[EXERCISE GOAL] Reproduce each line below without any alteration.

(Records contained in a dataset)

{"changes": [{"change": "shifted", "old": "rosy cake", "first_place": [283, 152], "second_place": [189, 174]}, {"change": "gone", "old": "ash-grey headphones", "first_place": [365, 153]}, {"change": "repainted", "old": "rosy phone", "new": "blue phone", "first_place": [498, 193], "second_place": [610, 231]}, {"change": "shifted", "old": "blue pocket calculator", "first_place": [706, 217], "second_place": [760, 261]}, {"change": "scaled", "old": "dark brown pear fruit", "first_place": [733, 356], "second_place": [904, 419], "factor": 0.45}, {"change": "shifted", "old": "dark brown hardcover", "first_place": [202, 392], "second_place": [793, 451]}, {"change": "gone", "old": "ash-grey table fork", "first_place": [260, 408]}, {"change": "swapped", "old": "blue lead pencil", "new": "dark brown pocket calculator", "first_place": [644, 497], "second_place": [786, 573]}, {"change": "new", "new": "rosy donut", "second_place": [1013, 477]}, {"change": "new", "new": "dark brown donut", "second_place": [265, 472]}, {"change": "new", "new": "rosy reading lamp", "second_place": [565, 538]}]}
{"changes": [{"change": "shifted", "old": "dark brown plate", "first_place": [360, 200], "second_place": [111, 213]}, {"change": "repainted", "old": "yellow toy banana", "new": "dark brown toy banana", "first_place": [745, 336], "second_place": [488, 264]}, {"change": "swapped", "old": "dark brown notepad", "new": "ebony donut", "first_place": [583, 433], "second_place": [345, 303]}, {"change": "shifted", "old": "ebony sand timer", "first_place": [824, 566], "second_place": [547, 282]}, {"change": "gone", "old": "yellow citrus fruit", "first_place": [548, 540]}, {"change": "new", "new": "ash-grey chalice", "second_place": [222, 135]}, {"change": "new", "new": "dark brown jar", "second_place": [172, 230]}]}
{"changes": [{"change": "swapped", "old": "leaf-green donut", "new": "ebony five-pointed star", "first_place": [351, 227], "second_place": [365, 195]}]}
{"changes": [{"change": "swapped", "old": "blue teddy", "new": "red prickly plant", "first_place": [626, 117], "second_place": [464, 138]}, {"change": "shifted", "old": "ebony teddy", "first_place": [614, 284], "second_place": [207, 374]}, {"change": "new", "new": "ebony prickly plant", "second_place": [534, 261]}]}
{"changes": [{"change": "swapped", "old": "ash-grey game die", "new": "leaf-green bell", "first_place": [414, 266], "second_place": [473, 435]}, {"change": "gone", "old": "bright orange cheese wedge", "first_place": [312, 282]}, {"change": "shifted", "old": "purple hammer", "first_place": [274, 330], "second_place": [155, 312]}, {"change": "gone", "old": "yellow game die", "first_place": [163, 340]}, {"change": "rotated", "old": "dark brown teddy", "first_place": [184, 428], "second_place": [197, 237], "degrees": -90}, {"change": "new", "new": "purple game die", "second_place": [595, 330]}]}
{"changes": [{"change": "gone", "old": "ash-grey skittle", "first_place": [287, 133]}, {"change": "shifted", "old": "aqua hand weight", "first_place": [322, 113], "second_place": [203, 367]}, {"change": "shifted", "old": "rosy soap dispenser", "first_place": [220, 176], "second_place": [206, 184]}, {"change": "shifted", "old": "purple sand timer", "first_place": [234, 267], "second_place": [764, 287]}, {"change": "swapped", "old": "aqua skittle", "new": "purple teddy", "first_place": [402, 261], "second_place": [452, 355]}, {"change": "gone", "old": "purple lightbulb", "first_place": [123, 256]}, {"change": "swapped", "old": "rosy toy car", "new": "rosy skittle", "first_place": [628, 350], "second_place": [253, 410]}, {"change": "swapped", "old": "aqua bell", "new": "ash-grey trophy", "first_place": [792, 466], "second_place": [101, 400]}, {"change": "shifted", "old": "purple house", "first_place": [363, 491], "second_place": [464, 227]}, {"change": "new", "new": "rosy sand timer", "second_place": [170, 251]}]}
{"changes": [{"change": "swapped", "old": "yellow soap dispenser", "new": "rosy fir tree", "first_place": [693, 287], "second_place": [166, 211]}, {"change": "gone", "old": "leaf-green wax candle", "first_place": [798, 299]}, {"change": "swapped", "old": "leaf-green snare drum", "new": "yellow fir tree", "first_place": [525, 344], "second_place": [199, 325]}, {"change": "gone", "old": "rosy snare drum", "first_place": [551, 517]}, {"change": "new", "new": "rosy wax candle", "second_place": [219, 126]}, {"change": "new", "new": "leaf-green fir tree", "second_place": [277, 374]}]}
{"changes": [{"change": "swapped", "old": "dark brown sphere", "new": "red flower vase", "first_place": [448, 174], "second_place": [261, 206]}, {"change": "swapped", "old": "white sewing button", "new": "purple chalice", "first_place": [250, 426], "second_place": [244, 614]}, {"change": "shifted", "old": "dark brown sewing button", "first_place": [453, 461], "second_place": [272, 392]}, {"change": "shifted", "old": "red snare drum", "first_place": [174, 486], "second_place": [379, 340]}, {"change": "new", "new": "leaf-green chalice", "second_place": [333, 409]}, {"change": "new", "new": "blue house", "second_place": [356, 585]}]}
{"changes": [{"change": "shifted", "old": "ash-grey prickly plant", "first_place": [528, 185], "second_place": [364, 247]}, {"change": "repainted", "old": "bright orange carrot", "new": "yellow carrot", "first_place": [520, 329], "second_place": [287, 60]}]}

[SOLVED EXERCISE]
{"changes": [{"change": "shifted", "old": "rosy cake", "first_place": [283, 152], "second_place": [189, 174]}, {"change": "gone", "old": "ash-grey headphones", "first_place": [365, 153]}, {"change": "repainted", "old": "rosy phone", "new": "blue phone", "first_place": [498, 193], "second_place": [610, 231]}, {"change": "shifted", "old": "blue pocket calculator", "first_place": [706, 217], "second_place": [760, 261]}, {"change": "scaled", "old": "dark brown pear fruit", "first_place": [733, 356], "second_place": [904, 419], "factor": 0.45}, {"change": "shifted", "old": "dark brown hardcover", "first_place": [202, 392], "second_place": [793, 451]}, {"change": "gone", "old": "ash-grey table fork", "first_place": [260, 408]}, {"change": "swapped", "old": "blue lead pencil", "new": "dark brown pocket calculator", "first_place": [644, 497], "second_place": [786, 573]}, {"change": "new", "new": "rosy donut", "second_place": [1013, 477]}, {"change": "new", "new": "dark brown donut", "second_place": [265, 472]}, {"change": "new", "new": "rosy reading lamp", "second_place": [565, 538]}]}
{"changes": [{"change": "shifted", "old": "dark brown plate", "first_place": [360, 200], "second_place": [111, 213]}, {"change": "repainted", "old": "yellow toy banana", "new": "dark brown toy banana", "first_place": [745, 336], "second_place": [488, 264]}, {"change": "swapped", "old": "dark brown notepad", "new": "ebony donut", "first_place": [583, 433], "second_place": [345, 303]}, {"change": "shifted", "old": "ebony sand timer", "first_place": [824, 566], "second_place": [547, 282]}, {"change": "gone", "old": "yellow citrus fruit", "first_place": [548, 540]}, {"change": "new", "new": "ash-grey chalice", "second_place": [222, 135]}, {"change": "new", "new": "dark brown jar", "second_place": [172, 230]}]}
{"changes": [{"change": "swapped", "old": "leaf-green donut", "new": "ebony five-pointed star", "first_place": [351, 227], "second_place": [365, 195]}]}
{"changes": [{"change": "swapped", "old": "blue teddy", "new": "red prickly plant", "first_place": [626, 117], "second_place": [464, 138]}, {"change": "shifted", "old": "ebony teddy", "first_place": [614, 284], "second_place": [207, 374]}, {"change": "new", "new": "ebony prickly plant", "second_place": [534, 261]}]}
{"changes": [{"change": "swapped", "old": "ash-grey game die", "new": "leaf-green bell", "first_place": [414, 266], "second_place": [473, 435]}, {"change": "gone", "old": "bright orange cheese wedge", "first_place": [312, 282]}, {"change": "shifted", "old": "purple hammer", "first_place": [274, 330], "second_place": [155, 312]}, {"change": "gone", "old": "yellow game die", "first_place": [163, 340]}, {"change": "rotated", "old": "dark brown teddy", "first_place": [184, 428], "second_place": [197, 237], "degrees": -90}, {"change": "new", "new": "purple game die", "second_place": [595, 330]}]}
{"changes": [{"change": "gone", "old": "ash-grey skittle", "first_place": [287, 133]}, {"change": "shifted", "old": "aqua hand weight", "first_place": [322, 113], "second_place": [203, 367]}, {"change": "shifted", "old": "rosy soap dispenser", "first_place": [220, 176], "second_place": [206, 184]}, {"change": "shifted", "old": "purple sand timer", "first_place": [234, 267], "second_place": [764, 287]}, {"change": "swapped", "old": "aqua skittle", "new": "purple teddy", "first_place": [402, 261], "second_place": [452, 355]}, {"change": "gone", "old": "purple lightbulb", "first_place": [123, 256]}, {"change": "swapped", "old": "rosy toy car", "new": "rosy skittle", "first_place": [628, 350], "second_place": [253, 410]}, {"change": "swapped", "old": "aqua bell", "new": "ash-grey trophy", "first_place": [792, 466], "second_place": [101, 400]}, {"change": "shifted", "old": "purple house", "first_place": [363, 491], "second_place": [464, 227]}, {"change": "new", "new": "rosy sand timer", "second_place": [170, 251]}]}
{"changes": [{"change": "swapped", "old": "yellow soap dispenser", "new": "rosy fir tree", "first_place": [693, 287], "second_place": [166, 211]}, {"change": "gone", "old": "leaf-green wax candle", "first_place": [798, 299]}, {"change": "swapped", "old": "leaf-green snare drum", "new": "yellow fir tree", "first_place": [525, 344], "second_place": [199, 325]}, {"change": "gone", "old": "rosy snare drum", "first_place": [551, 517]}, {"change": "new", "new": "rosy wax candle", "second_place": [219, 126]}, {"change": "new", "new": "leaf-green fir tree", "second_place": [277, 374]}]}
{"changes": [{"change": "swapped", "old": "dark brown sphere", "new": "red flower vase", "first_place": [448, 174], "second_place": [261, 206]}, {"change": "swapped", "old": "white sewing button", "new": "purple chalice", "first_place": [250, 426], "second_place": [244, 614]}, {"change": "shifted", "old": "dark brown sewing button", "first_place": [453, 461], "second_place": [272, 392]}, {"change": "shifted", "old": "red snare drum", "first_place": [174, 486], "second_place": [379, 340]}, {"change": "new", "new": "leaf-green chalice", "second_place": [333, 409]}, {"change": "new", "new": "blue house", "second_place": [356, 585]}]}
{"changes": [{"change": "shifted", "old": "ash-grey prickly plant", "first_place": [528, 185], "second_place": [364, 247]}, {"change": "repainted", "old": "bright orange carrot", "new": "yellow carrot", "first_place": [520, 329], "second_place": [287, 60]}]}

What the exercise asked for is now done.